The lines to be extracted begin at the line containing "C4: none -> 100uF (plus VCC, minus GND)" and end at the last line of the data below; copy them exactly and leave out the pictures.

Before and after images:
╔══

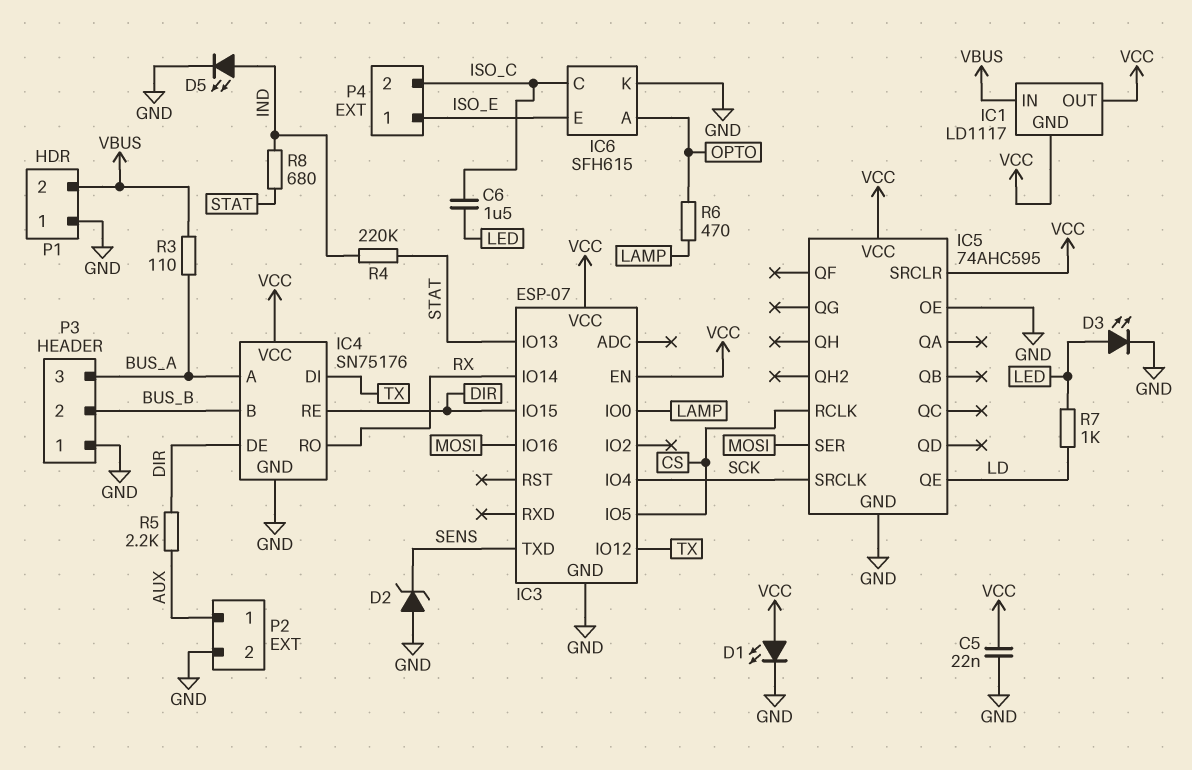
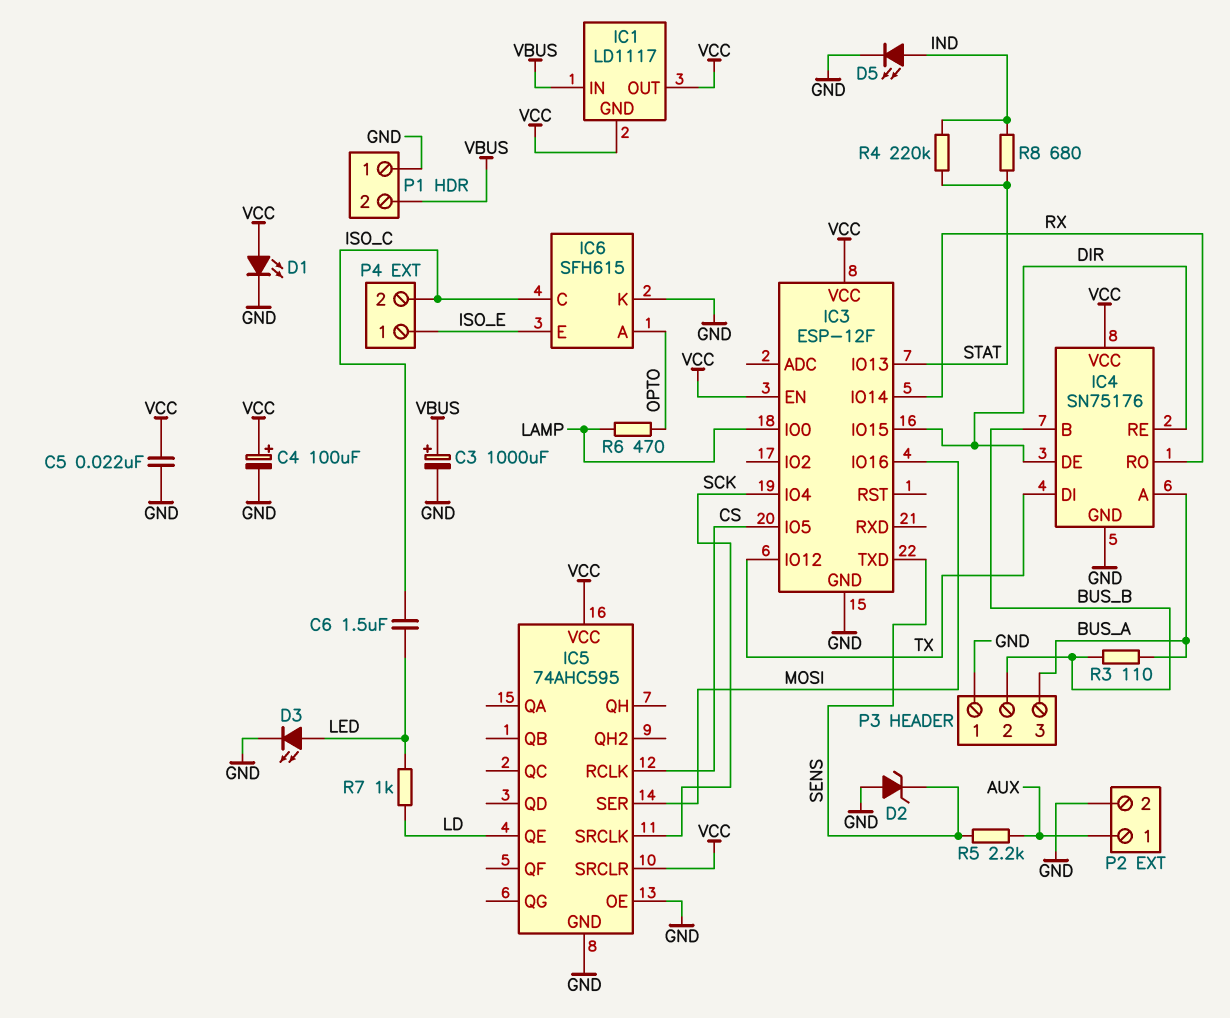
C3: none -> 1000uF (plus VBUS, minus GND)
C4: none -> 100uF (plus VCC, minus GND)
IC3: ESP-07 -> ESP-12F
R3: 110 (BUS_A, VBUS) -> 110 (BUS_A, BUS_B)
R5: 2.2k (AUX, DIR) -> 2.2k (AUX, SENS)

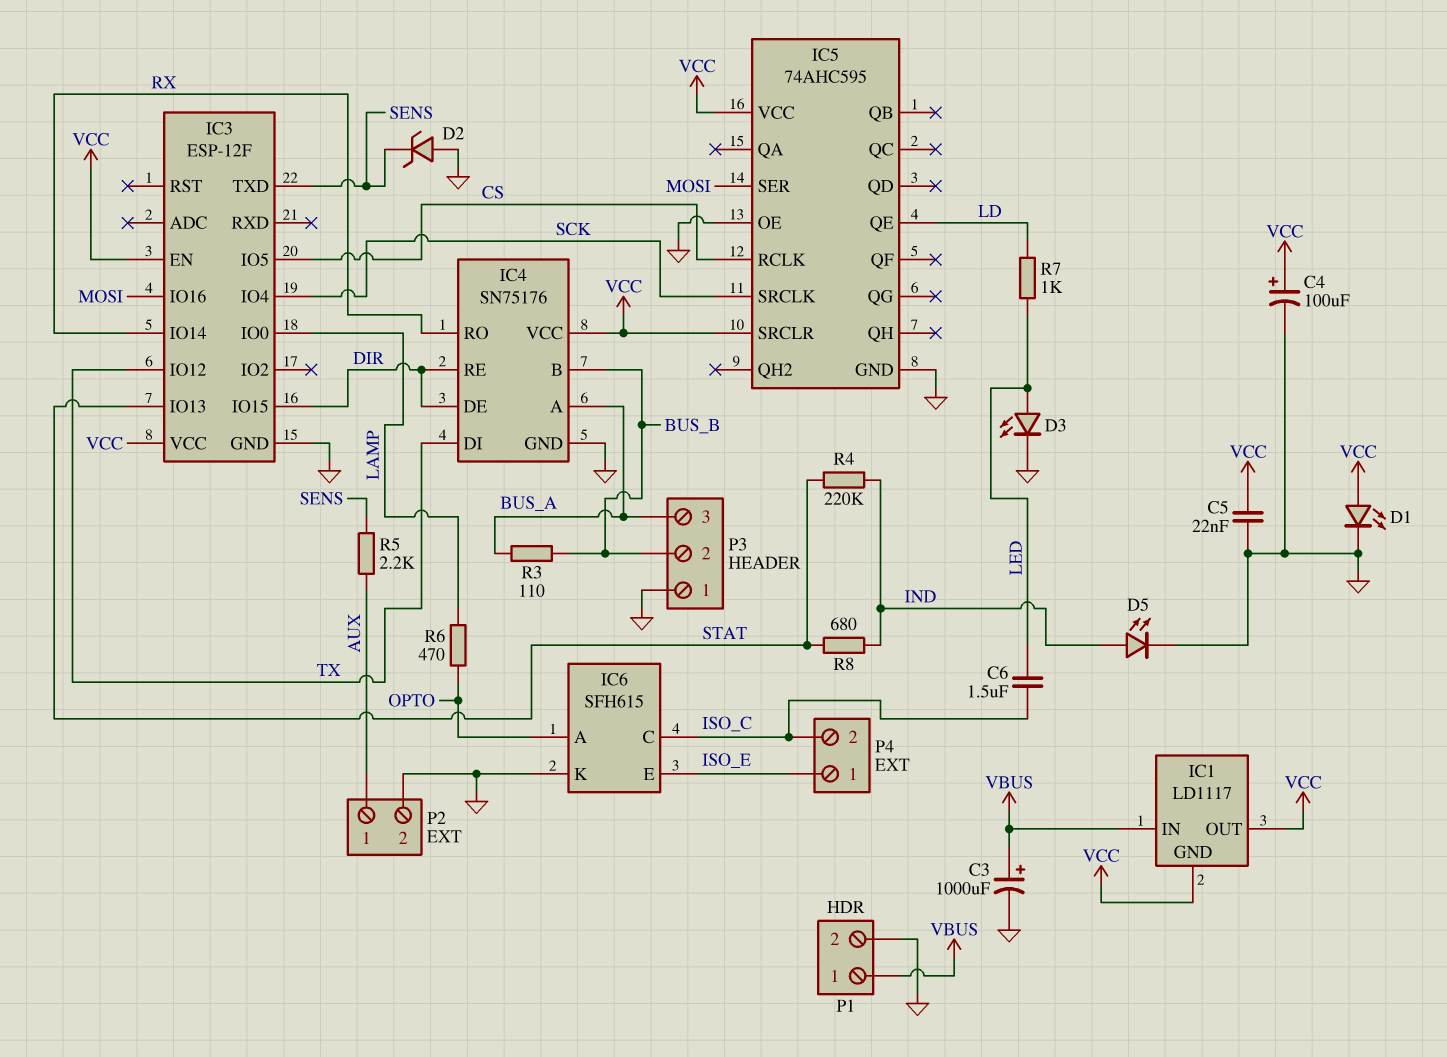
P1 pin 1: GND -> VBUS
P1 pin 2: VBUS -> GND

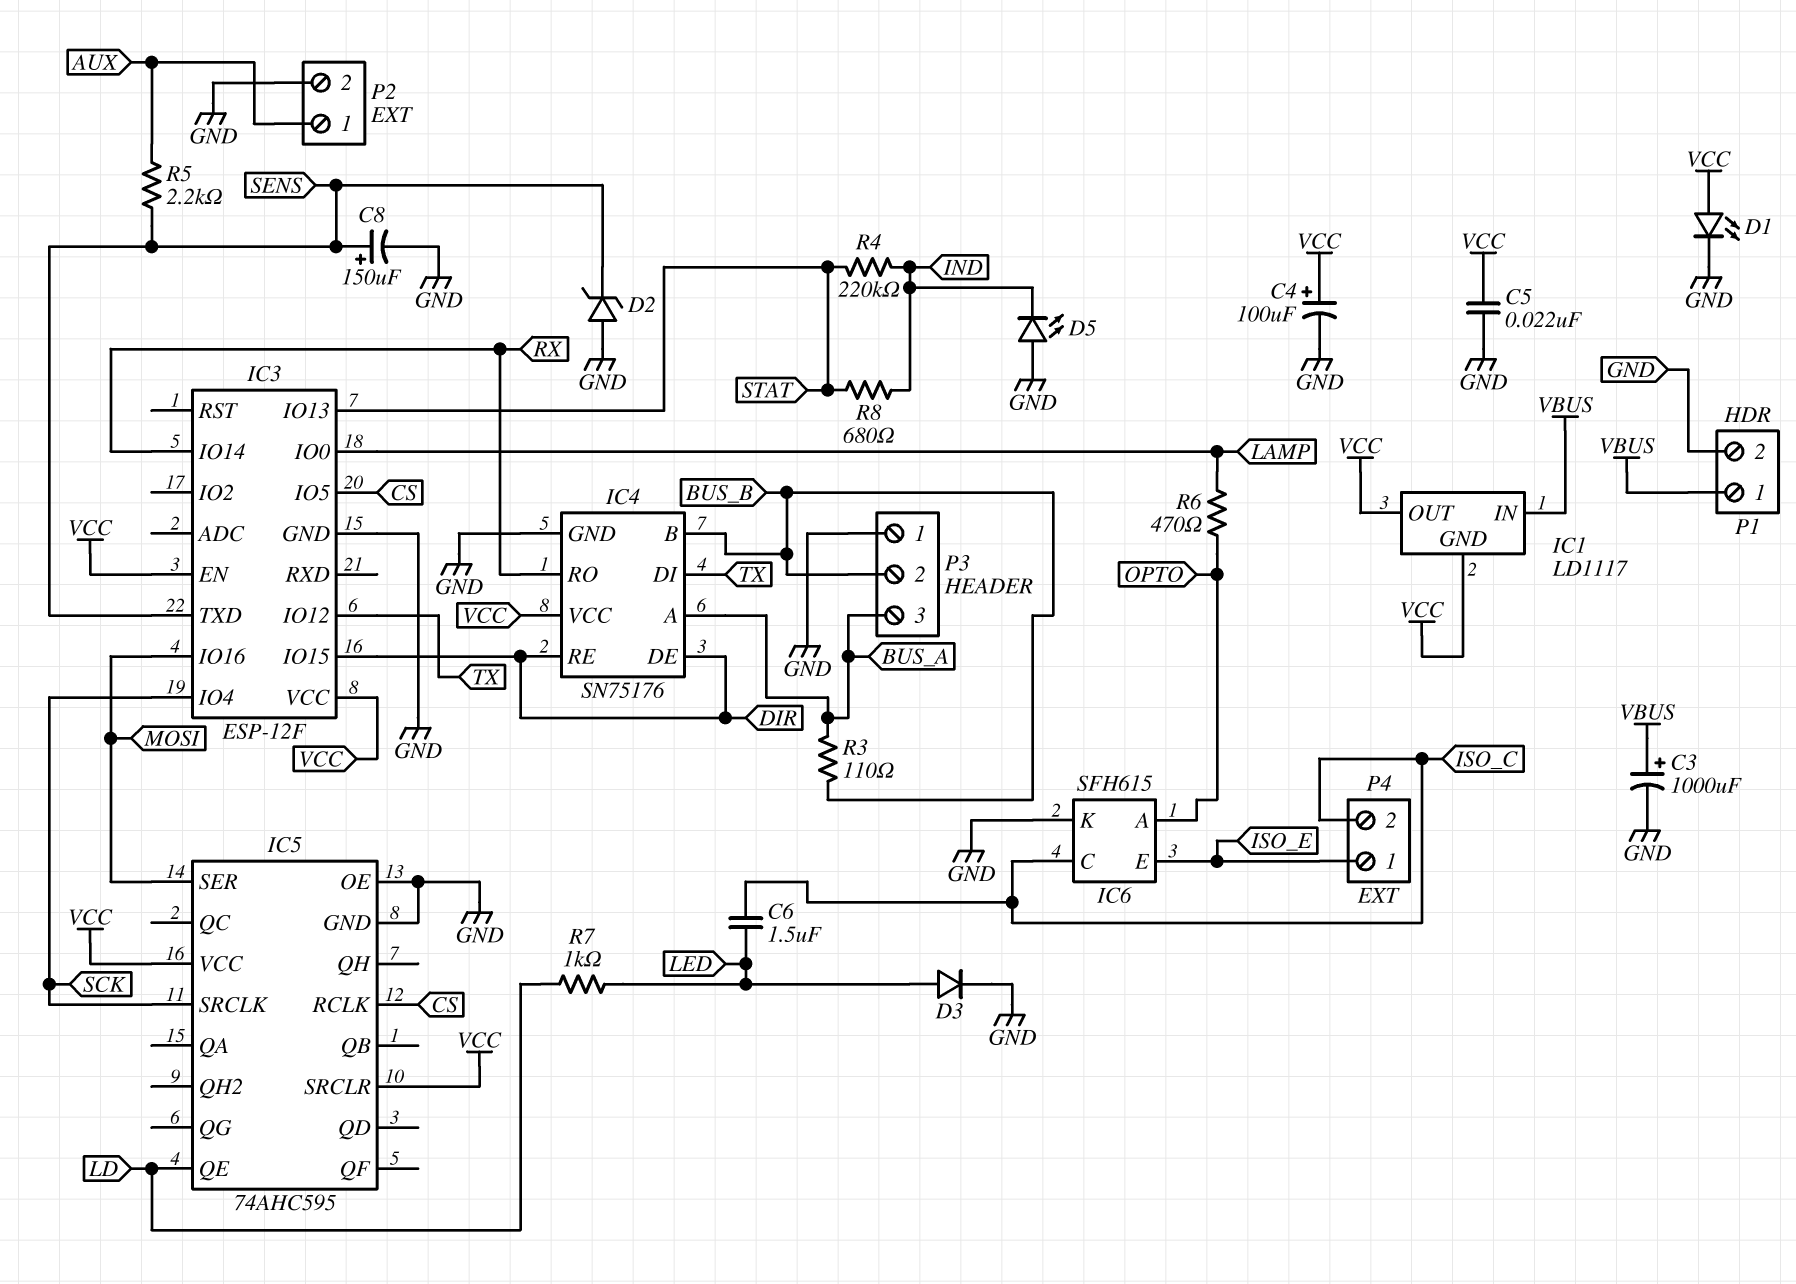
C8: none -> 150uF (plus SENS, minus GND)
D3: LED (A LED, K GND) -> diode (A LED, K GND)
D5: LED (A IND, K GND) -> LED (A GND, K IND)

╚══

• **EXERCISE RESPONSE**
C4: none -> 100uF (plus VCC, minus GND)
IC3: ESP-07 -> ESP-12F
R3: 110 (BUS_A, VBUS) -> 110 (BUS_A, BUS_B)
R5: 2.2k (AUX, DIR) -> 2.2k (AUX, SENS)

P1 pin 1: GND -> VBUS
P1 pin 2: VBUS -> GND

C8: none -> 150uF (plus SENS, minus GND)
D3: LED (A LED, K GND) -> diode (A LED, K GND)
D5: LED (A IND, K GND) -> LED (A GND, K IND)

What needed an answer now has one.